• [Work to be completed]:
Return exactly those lines of the material below that fall between the line holding "camera: 75 degrees right, 15 degrees down" and the line holding "(503, 349) = (390, 392): none -> purple plate", inclusive.

• [Material for the task]:
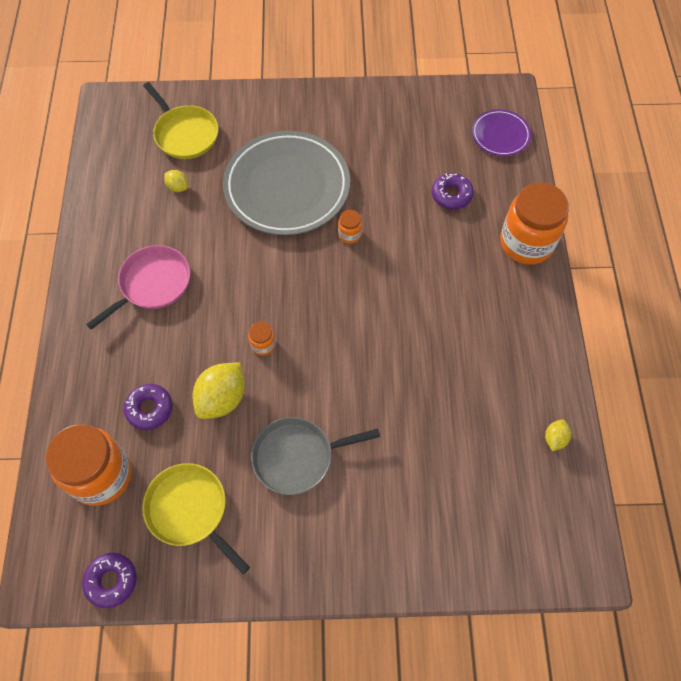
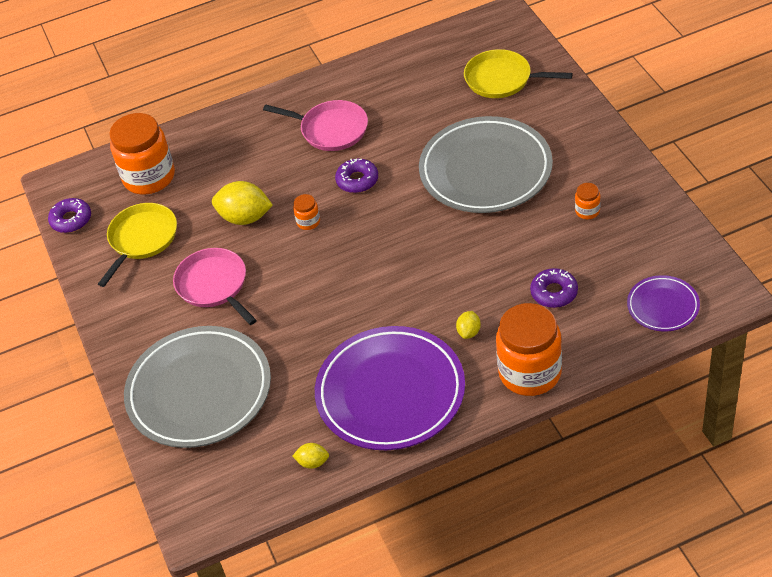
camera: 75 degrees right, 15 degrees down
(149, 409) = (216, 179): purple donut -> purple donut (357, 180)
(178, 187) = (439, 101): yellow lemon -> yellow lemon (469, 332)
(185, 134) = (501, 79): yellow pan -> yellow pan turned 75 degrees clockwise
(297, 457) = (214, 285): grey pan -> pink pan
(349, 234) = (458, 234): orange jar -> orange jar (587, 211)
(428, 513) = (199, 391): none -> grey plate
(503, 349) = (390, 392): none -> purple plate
* * *
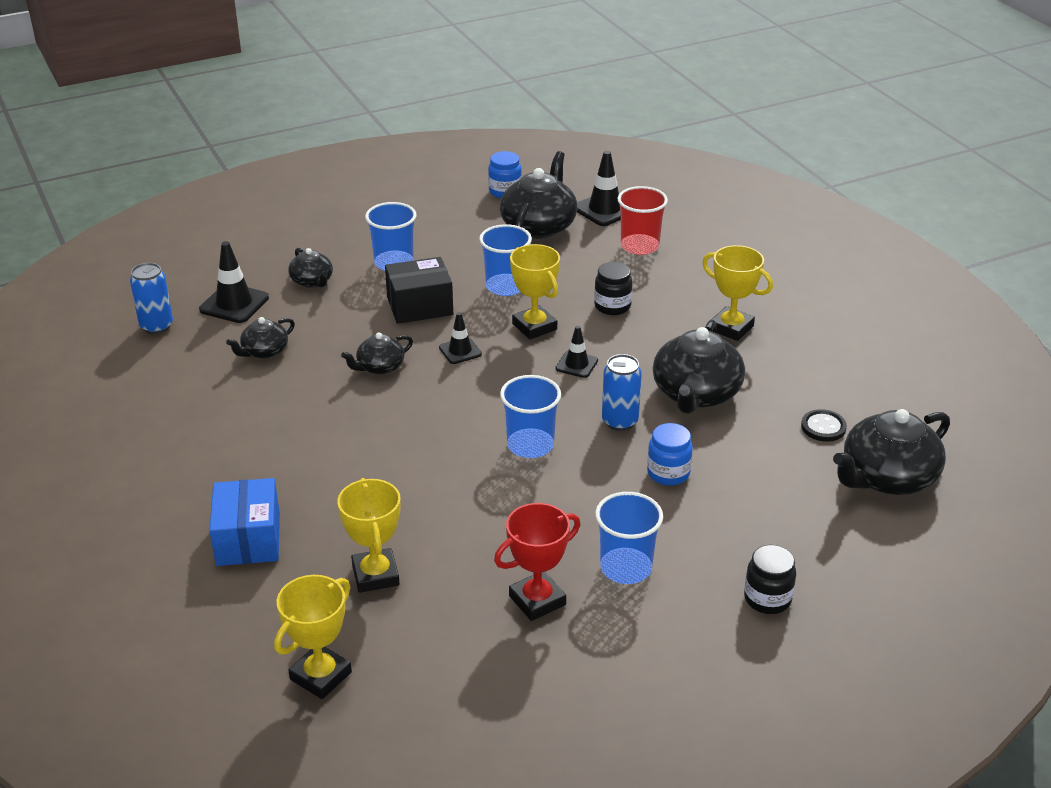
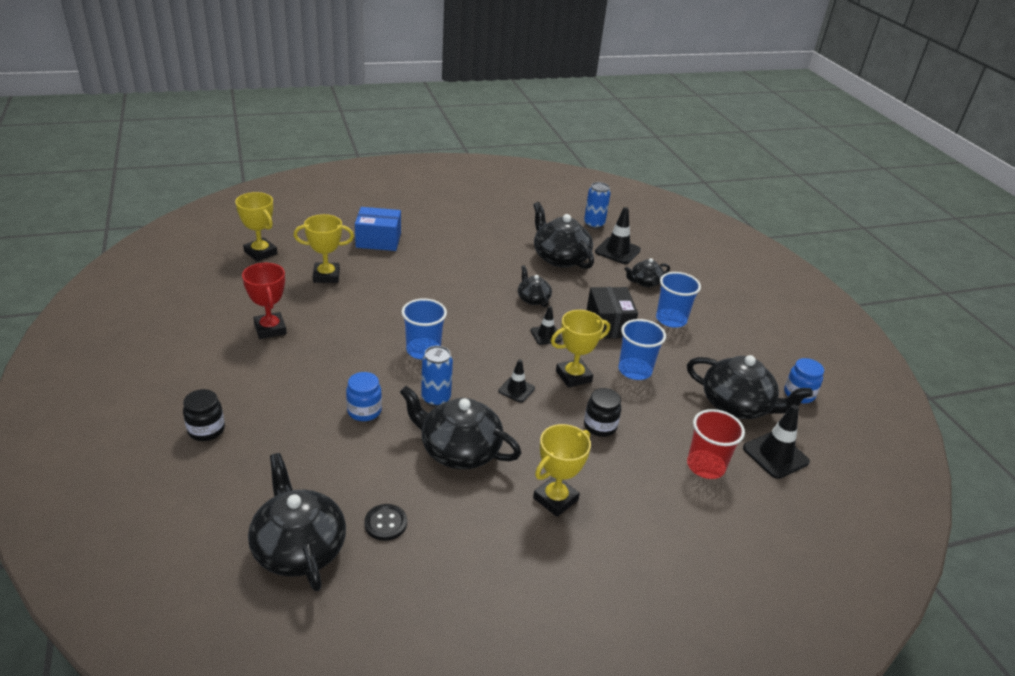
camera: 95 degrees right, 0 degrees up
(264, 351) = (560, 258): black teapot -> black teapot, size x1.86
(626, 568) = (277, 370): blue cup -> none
--
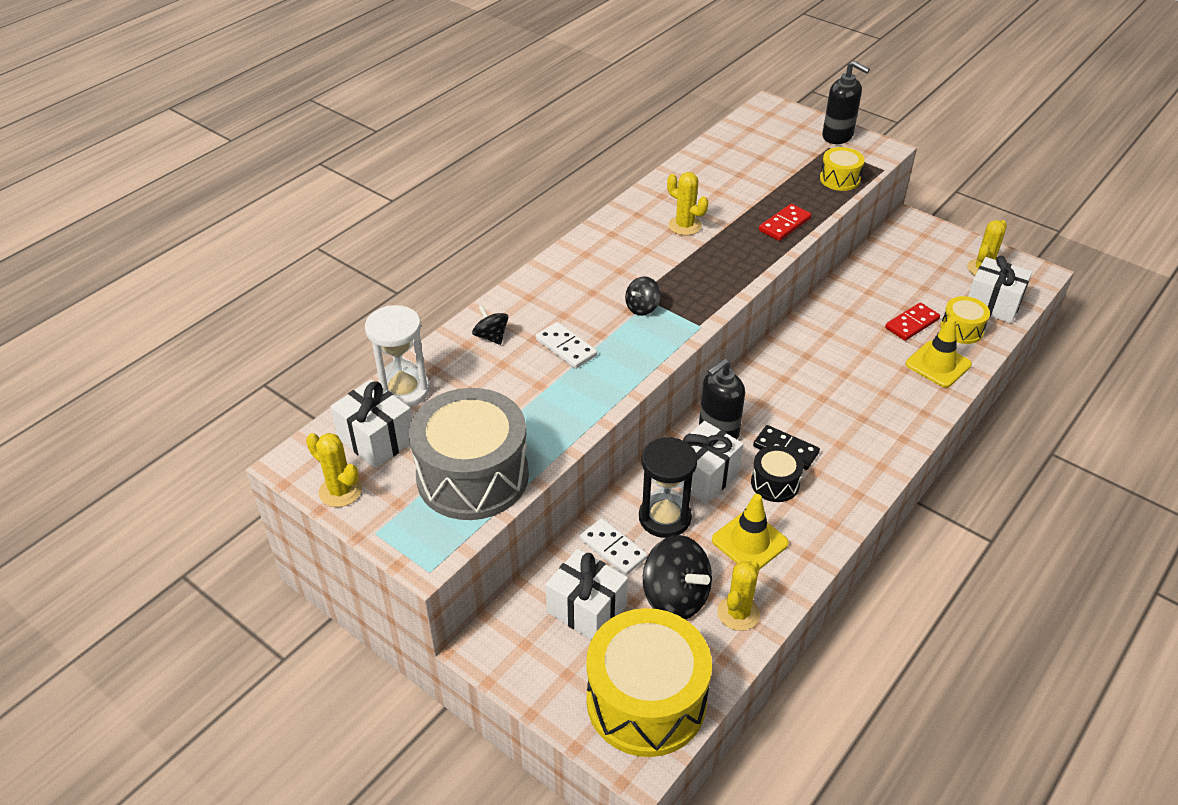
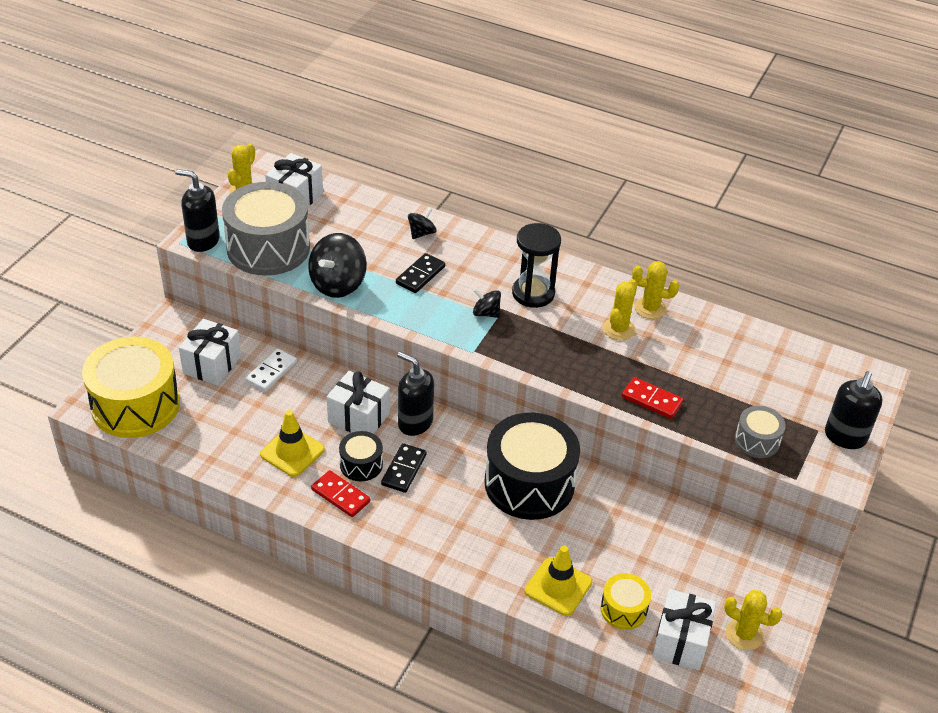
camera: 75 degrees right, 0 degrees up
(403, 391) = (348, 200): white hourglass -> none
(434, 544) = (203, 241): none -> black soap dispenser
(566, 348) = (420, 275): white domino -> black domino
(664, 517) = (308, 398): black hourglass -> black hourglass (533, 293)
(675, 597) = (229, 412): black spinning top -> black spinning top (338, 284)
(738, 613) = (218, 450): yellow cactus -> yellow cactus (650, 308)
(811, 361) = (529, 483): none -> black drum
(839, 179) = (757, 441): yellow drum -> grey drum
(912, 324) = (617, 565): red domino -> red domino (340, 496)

• [Finished task]:
camera: 75 degrees right, 15 degrees down
(149, 409) = (216, 179): purple donut -> purple donut (357, 180)
(178, 187) = (439, 101): yellow lemon -> yellow lemon (469, 332)
(185, 134) = (501, 79): yellow pan -> yellow pan turned 75 degrees clockwise
(297, 457) = (214, 285): grey pan -> pink pan
(349, 234) = (458, 234): orange jar -> orange jar (587, 211)
(428, 513) = (199, 391): none -> grey plate
(503, 349) = (390, 392): none -> purple plate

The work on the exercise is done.